Problem details: Lines from the one containing "(288, 80) = (543, 244): brown" through the end of the material are to be retyped exactly; do not copy pictures.
--- START ---
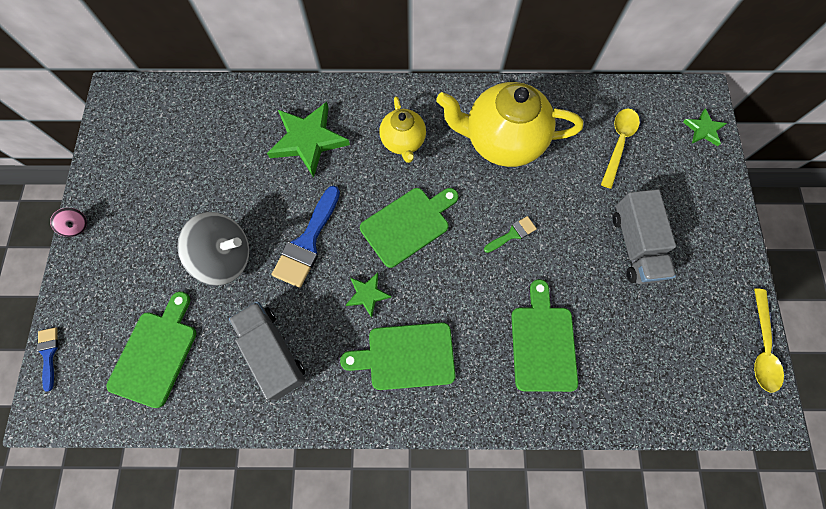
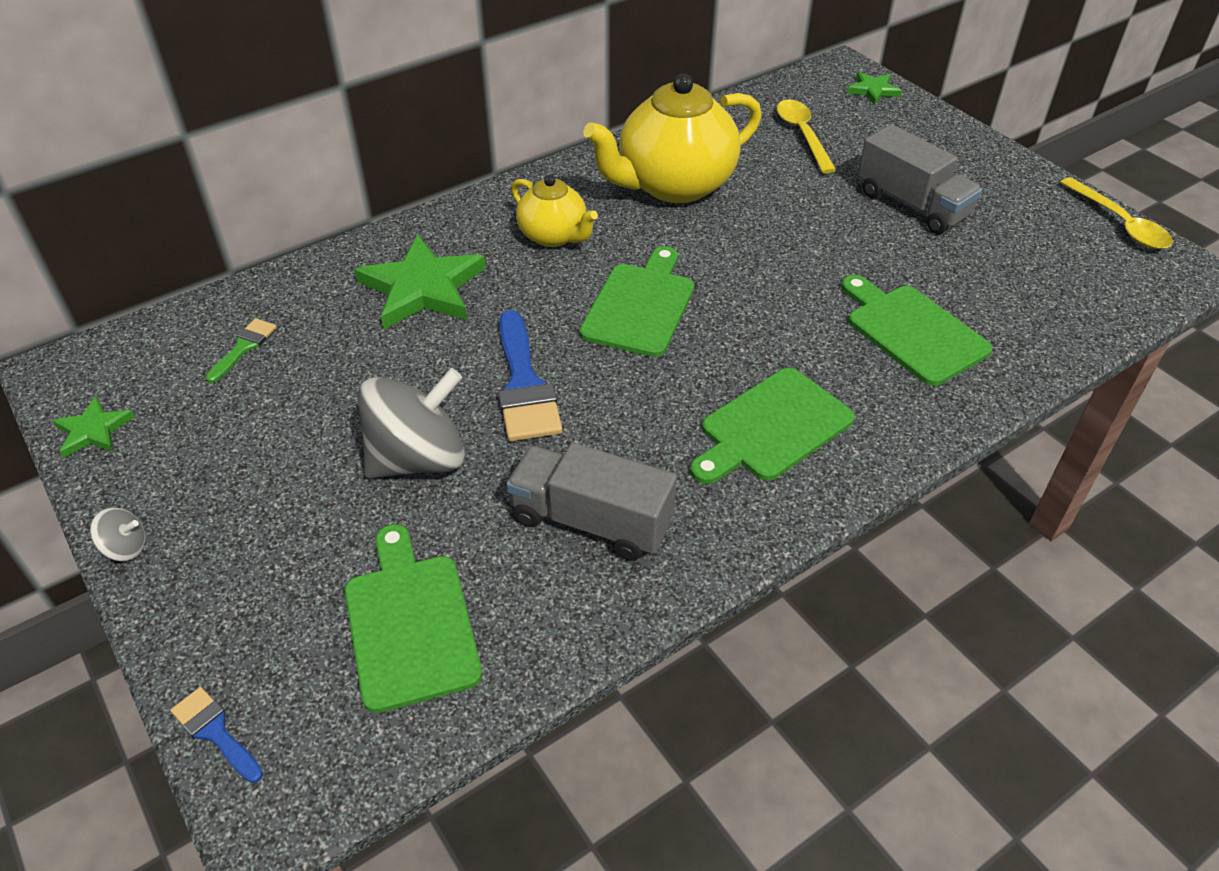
camera: 35 degrees left, 25 degrees down
(77, 226) = (125, 548): pink spinning top -> grey spinning top
(367, 294) = (659, 395): green star -> green star (93, 431)
(512, 234) = (773, 256): green brush -> green brush (244, 347)

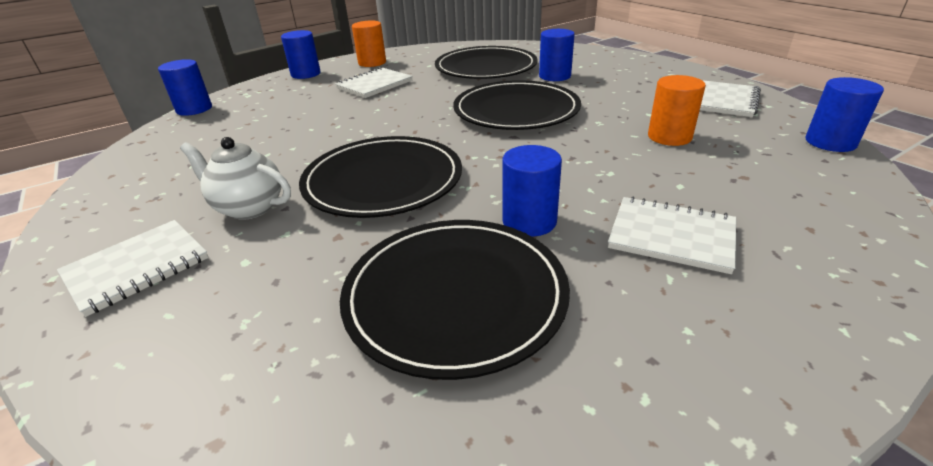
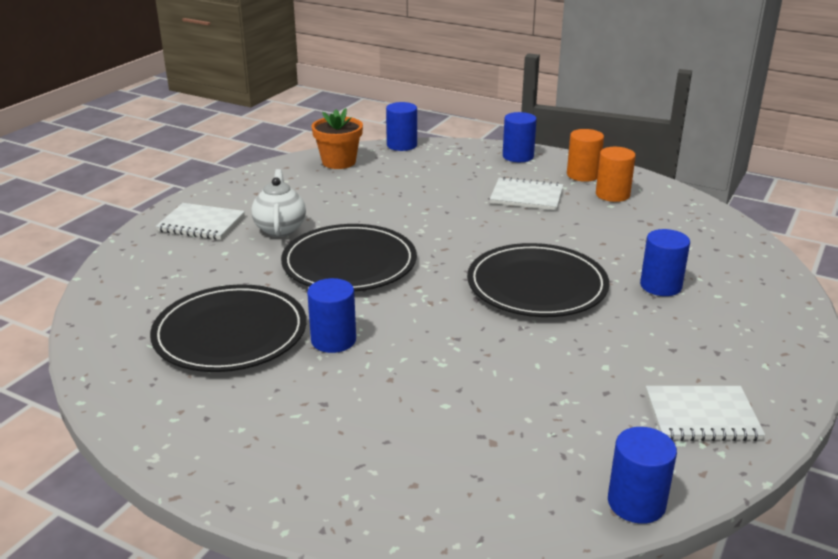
camera: 60 degrees right, 5 degrees down
(163, 144) = (339, 162): none -> orange flower pot
(486, 67) = (640, 238): black plate -> none
(669, 137) = (552, 387): orange cylinder -> orange cylinder (612, 194)
(671, 236) = (353, 409): white notebook -> none

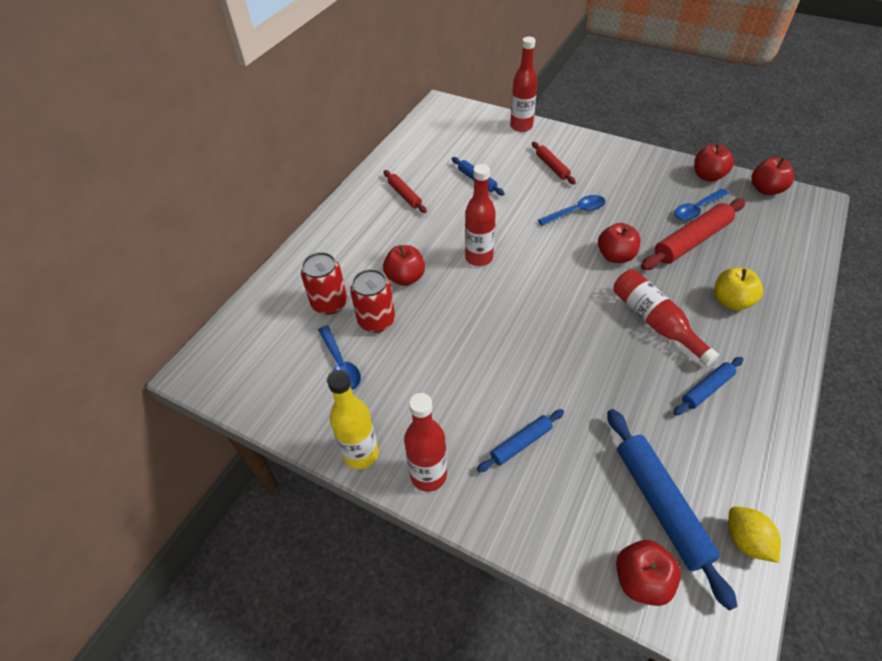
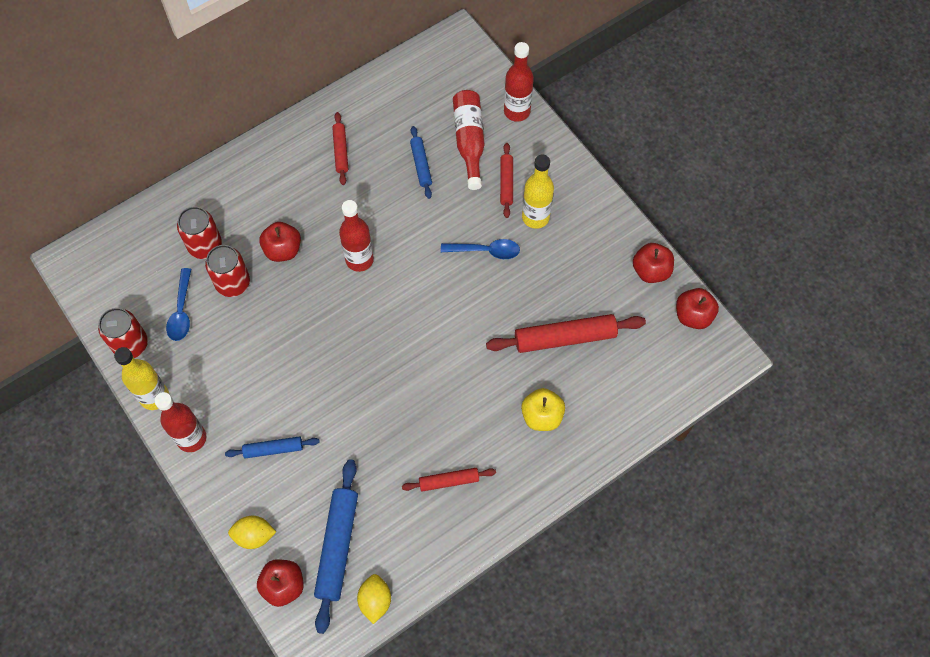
camera: 25 degrees right, 15 degrees up
(304, 416) = (131, 344): none -> red can
(567, 541) = (254, 536): none -> yellow lemon
(593, 178) = (535, 217): none -> yellow bottle
(615, 256) = (481, 319): red apple -> none
(655, 322) = (459, 402): red bottle -> red bottle (469, 141)
(697, 209) = (602, 305): blue spoon -> none
(706, 389) = (449, 481): blue rolling pin -> red rolling pin

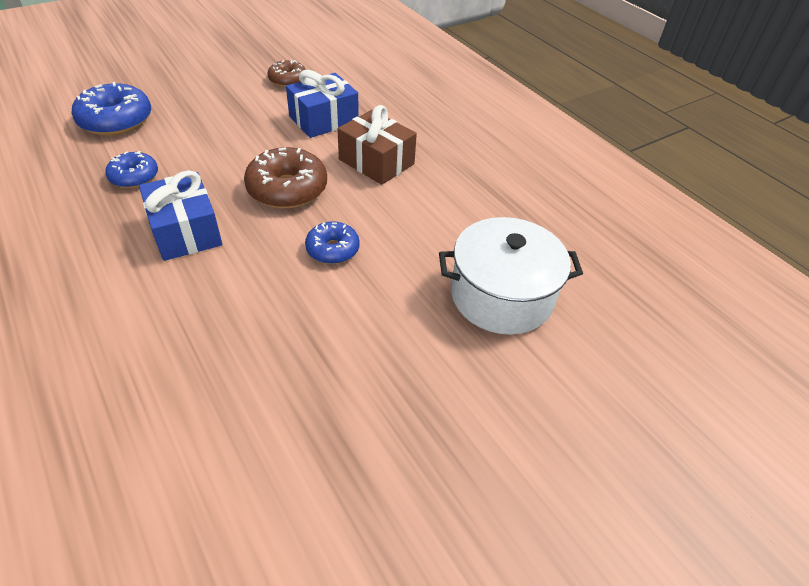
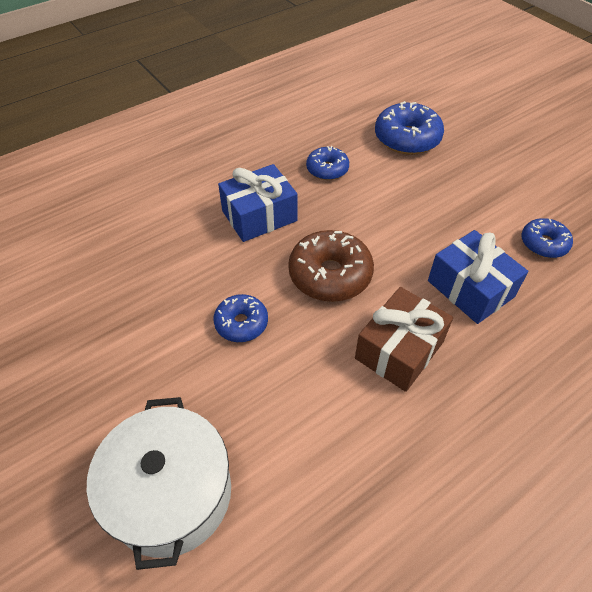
camera: 90 degrees right, 5 degrees up
(288, 80) = (543, 244): brown donut -> blue donut

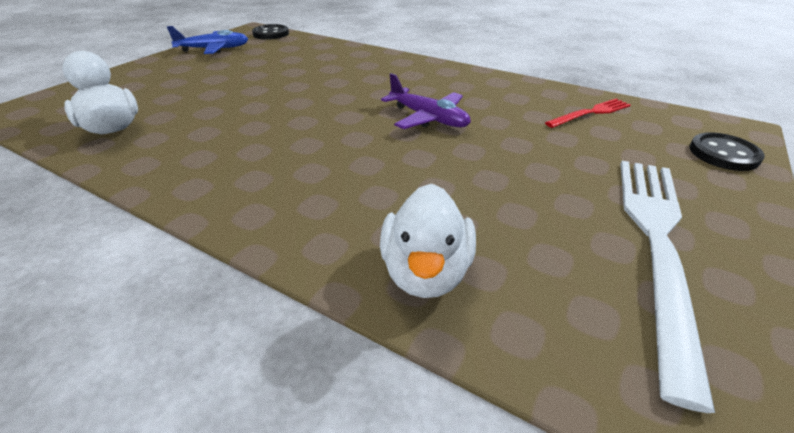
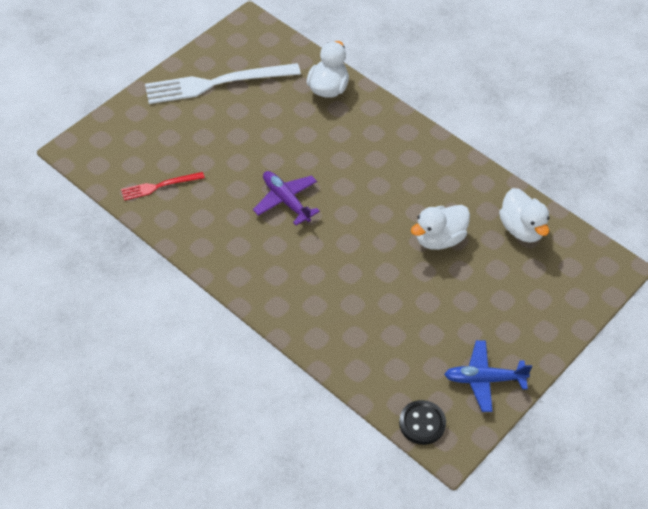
camera: 170 degrees left, 15 degrees up
(230, 110) = (439, 239): none -> white duck
(656, 244) = (217, 83): white fork -> white fork turned 45 degrees clockwise
(723, 154) = (114, 130): black button -> none

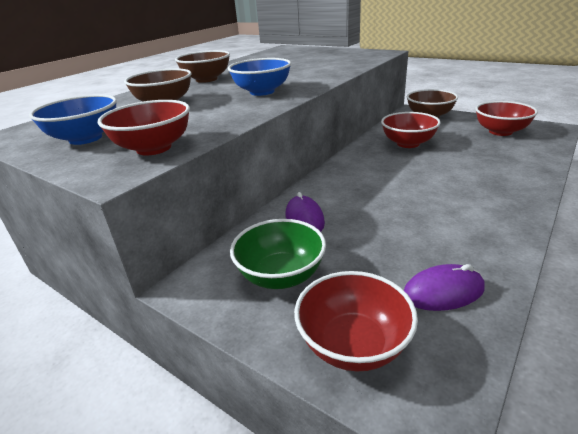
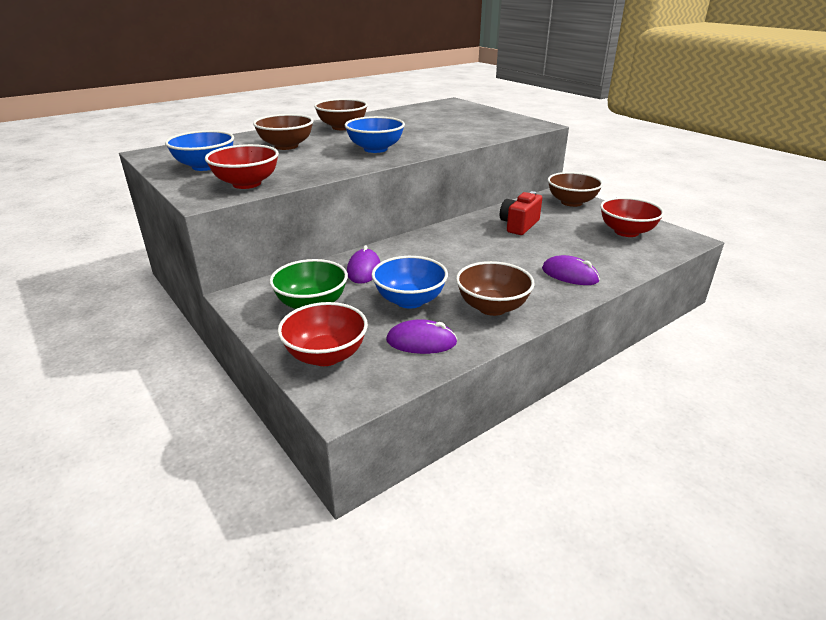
camera: 15 degrees right, 0 degrees up
(383, 243) = (409, 300): none -> blue bowl
(408, 143) = (519, 225): red bowl -> red camera
(471, 230) = (492, 307): none -> brown bowl
(501, 179) = (569, 275): none -> purple mouse

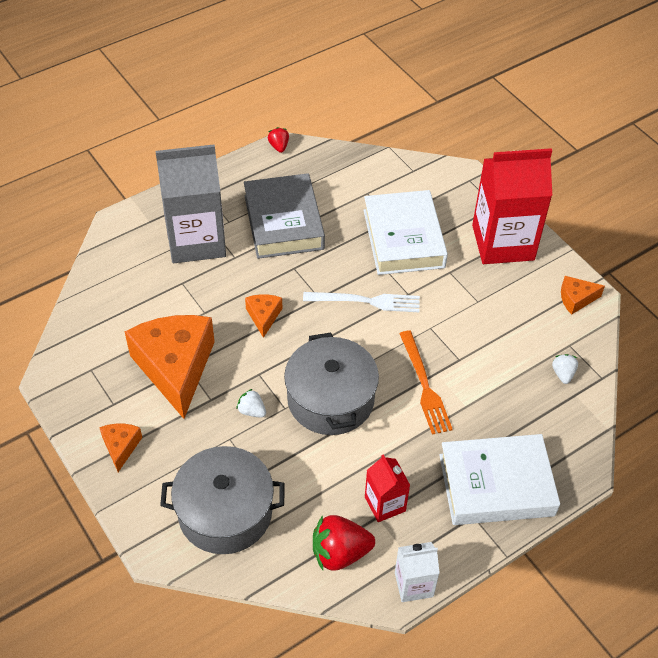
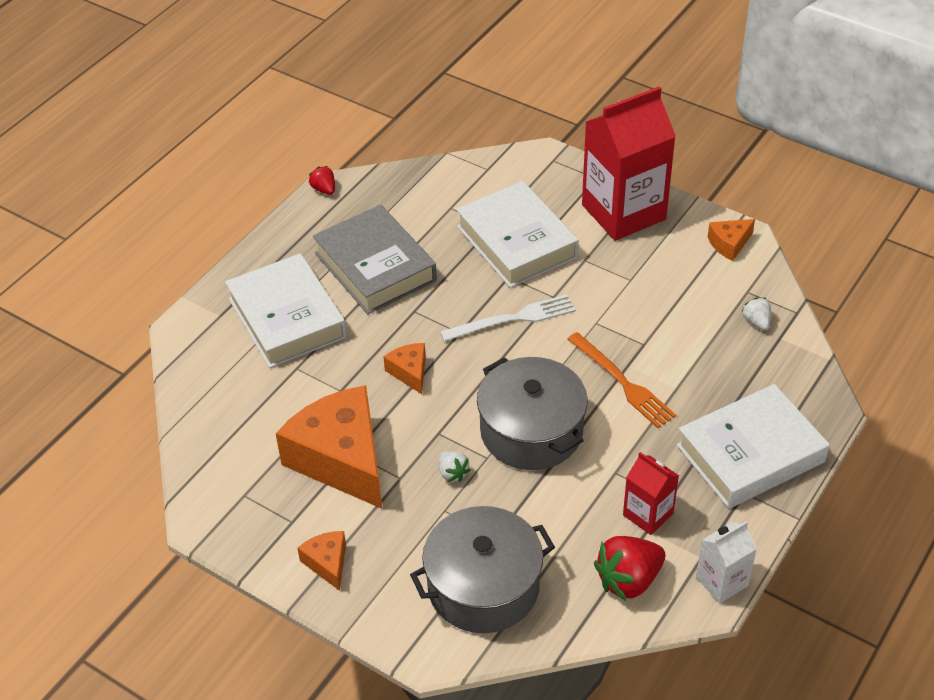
camera: 20 degrees left, 5 degrees down
(196, 240) = (287, 318): grey carton -> white book
(252, 411) = (452, 473): white strawberry -> white strawberry turned 135 degrees counterclockwise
--- END ---
Response:
(288, 80) = (543, 244): brown donut -> blue donut

camera: 170 degrees left, 15 degrees up
(230, 110) = (439, 239): none -> white duck
(656, 244) = (217, 83): white fork -> white fork turned 45 degrees clockwise
(723, 154) = (114, 130): black button -> none

camera: 15 degrees right, 0 degrees up
(383, 243) = (409, 300): none -> blue bowl
(408, 143) = (519, 225): red bowl -> red camera
(471, 230) = (492, 307): none -> brown bowl
(501, 179) = (569, 275): none -> purple mouse

camera: 20 degrees left, 5 degrees down
(196, 240) = (287, 318): grey carton -> white book
(252, 411) = (452, 473): white strawberry -> white strawberry turned 135 degrees counterclockwise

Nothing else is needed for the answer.